§ **DATA RECORDS**
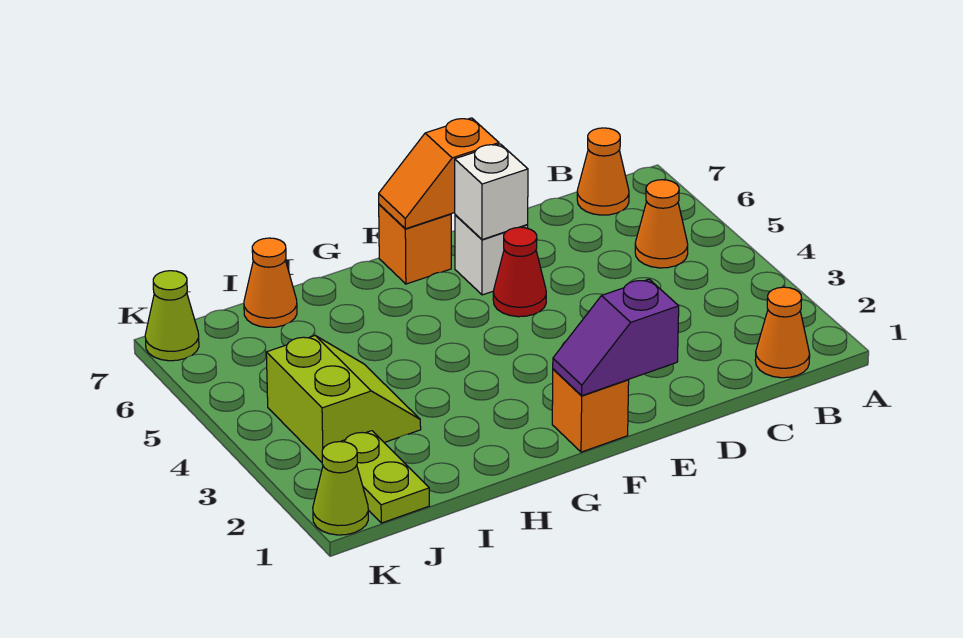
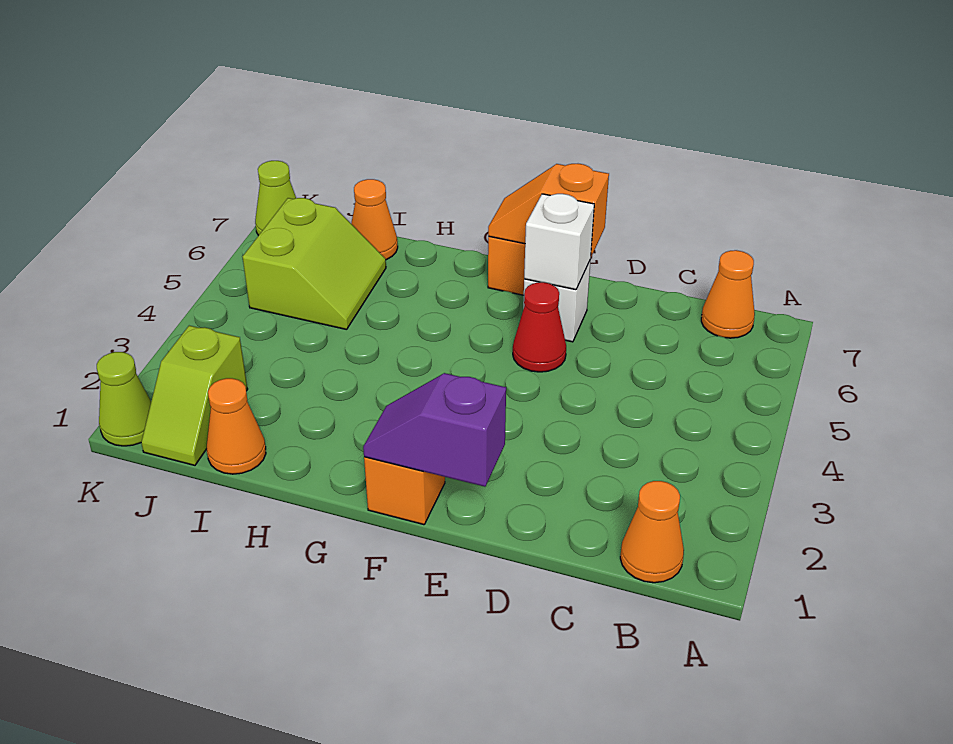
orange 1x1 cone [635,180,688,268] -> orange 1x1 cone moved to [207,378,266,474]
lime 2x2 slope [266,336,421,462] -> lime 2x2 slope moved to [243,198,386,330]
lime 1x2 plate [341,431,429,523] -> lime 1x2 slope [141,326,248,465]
==
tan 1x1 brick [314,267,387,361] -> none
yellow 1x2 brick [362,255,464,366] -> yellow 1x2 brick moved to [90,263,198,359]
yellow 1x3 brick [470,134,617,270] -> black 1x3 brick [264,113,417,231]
--
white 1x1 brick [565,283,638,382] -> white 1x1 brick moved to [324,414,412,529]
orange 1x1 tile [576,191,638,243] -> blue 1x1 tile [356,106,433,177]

§ **ACTIVITY**
Set down, exactly as they appear above, all lines from the one that has "orange 1x1 cone [635,180,688,268]" down to the one that has "lime 1x2 plate", including those two and no others.

§ **EXERCISE RESPONSE**
orange 1x1 cone [635,180,688,268] -> orange 1x1 cone moved to [207,378,266,474]
lime 2x2 slope [266,336,421,462] -> lime 2x2 slope moved to [243,198,386,330]
lime 1x2 plate [341,431,429,523] -> lime 1x2 slope [141,326,248,465]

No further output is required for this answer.